◆ **Records**:
----------------------------------------

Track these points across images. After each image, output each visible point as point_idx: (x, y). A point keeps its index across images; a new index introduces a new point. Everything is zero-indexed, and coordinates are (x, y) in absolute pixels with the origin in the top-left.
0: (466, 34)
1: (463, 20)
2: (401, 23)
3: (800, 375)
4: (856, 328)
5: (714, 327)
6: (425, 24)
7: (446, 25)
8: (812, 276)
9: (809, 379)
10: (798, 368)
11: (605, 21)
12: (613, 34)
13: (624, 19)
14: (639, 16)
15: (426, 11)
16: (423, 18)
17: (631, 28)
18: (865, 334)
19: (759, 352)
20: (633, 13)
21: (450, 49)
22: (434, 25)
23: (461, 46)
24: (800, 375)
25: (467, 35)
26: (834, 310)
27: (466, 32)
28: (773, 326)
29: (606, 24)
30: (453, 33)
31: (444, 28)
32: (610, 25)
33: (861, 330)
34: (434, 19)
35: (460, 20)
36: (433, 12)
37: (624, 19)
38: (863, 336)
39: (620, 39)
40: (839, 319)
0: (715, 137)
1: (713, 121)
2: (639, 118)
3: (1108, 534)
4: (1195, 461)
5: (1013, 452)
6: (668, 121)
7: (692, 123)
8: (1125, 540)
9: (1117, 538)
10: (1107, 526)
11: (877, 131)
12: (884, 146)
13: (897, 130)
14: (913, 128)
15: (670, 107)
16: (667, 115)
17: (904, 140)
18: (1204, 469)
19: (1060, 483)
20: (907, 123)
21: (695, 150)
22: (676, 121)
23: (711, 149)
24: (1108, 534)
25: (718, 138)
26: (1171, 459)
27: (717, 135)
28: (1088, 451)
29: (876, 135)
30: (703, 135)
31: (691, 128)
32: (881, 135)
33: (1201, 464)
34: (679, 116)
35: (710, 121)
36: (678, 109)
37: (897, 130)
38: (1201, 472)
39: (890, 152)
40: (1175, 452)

----------------------------------------

◆ **The task**:
Recast all the lines above as a Markdown table with two columns, Row and Line, where Row gives each line's number. Leave out any blank lines.

◆ **Result**:
| Row | Line |
|---|---|
| 1 | Track these points across images. After each image, output each visible point as point_idx: (x, y). A point keeps its index across images; a new index introduces a new point. Everything is zero-indexed, and coordinates are (x, y) in absolute pixels with the origin in the top-left. |
| 2 | 0: (466, 34) |
| 3 | 1: (463, 20) |
| 4 | 2: (401, 23) |
| 5 | 3: (800, 375) |
| 6 | 4: (856, 328) |
| 7 | 5: (714, 327) |
| 8 | 6: (425, 24) |
| 9 | 7: (446, 25) |
| 10 | 8: (812, 276) |
| 11 | 9: (809, 379) |
| 12 | 10: (798, 368) |
| 13 | 11: (605, 21) |
| 14 | 12: (613, 34) |
| 15 | 13: (624, 19) |
| 16 | 14: (639, 16) |
| 17 | 15: (426, 11) |
| 18 | 16: (423, 18) |
| 19 | 17: (631, 28) |
| 20 | 18: (865, 334) |
| 21 | 19: (759, 352) |
| 22 | 20: (633, 13) |
| 23 | 21: (450, 49) |
| 24 | 22: (434, 25) |
| 25 | 23: (461, 46) |
| 26 | 24: (800, 375) |
| 27 | 25: (467, 35) |
| 28 | 26: (834, 310) |
| 29 | 27: (466, 32) |
| 30 | 28: (773, 326) |
| 31 | 29: (606, 24) |
| 32 | 30: (453, 33) |
| 33 | 31: (444, 28) |
| 34 | 32: (610, 25) |
| 35 | 33: (861, 330) |
| 36 | 34: (434, 19) |
| 37 | 35: (460, 20) |
| 38 | 36: (433, 12) |
| 39 | 37: (624, 19) |
| 40 | 38: (863, 336) |
| 41 | 39: (620, 39) |
| 42 | 40: (839, 319) |
| 43 | 0: (715, 137) |
| 44 | 1: (713, 121) |
| 45 | 2: (639, 118) |
| 46 | 3: (1108, 534) |
| 47 | 4: (1195, 461) |
| 48 | 5: (1013, 452) |
| 49 | 6: (668, 121) |
| 50 | 7: (692, 123) |
| 51 | 8: (1125, 540) |
| 52 | 9: (1117, 538) |
| 53 | 10: (1107, 526) |
| 54 | 11: (877, 131) |
| 55 | 12: (884, 146) |
| 56 | 13: (897, 130) |
| 57 | 14: (913, 128) |
| 58 | 15: (670, 107) |
| 59 | 16: (667, 115) |
| 60 | 17: (904, 140) |
| 61 | 18: (1204, 469) |
| 62 | 19: (1060, 483) |
| 63 | 20: (907, 123) |
| 64 | 21: (695, 150) |
| 65 | 22: (676, 121) |
| 66 | 23: (711, 149) |
| 67 | 24: (1108, 534) |
| 68 | 25: (718, 138) |
| 69 | 26: (1171, 459) |
| 70 | 27: (717, 135) |
| 71 | 28: (1088, 451) |
| 72 | 29: (876, 135) |
| 73 | 30: (703, 135) |
| 74 | 31: (691, 128) |
| 75 | 32: (881, 135) |
| 76 | 33: (1201, 464) |
| 77 | 34: (679, 116) |
| 78 | 35: (710, 121) |
| 79 | 36: (678, 109) |
| 80 | 37: (897, 130) |
| 81 | 38: (1201, 472) |
| 82 | 39: (890, 152) |
| 83 | 40: (1175, 452) |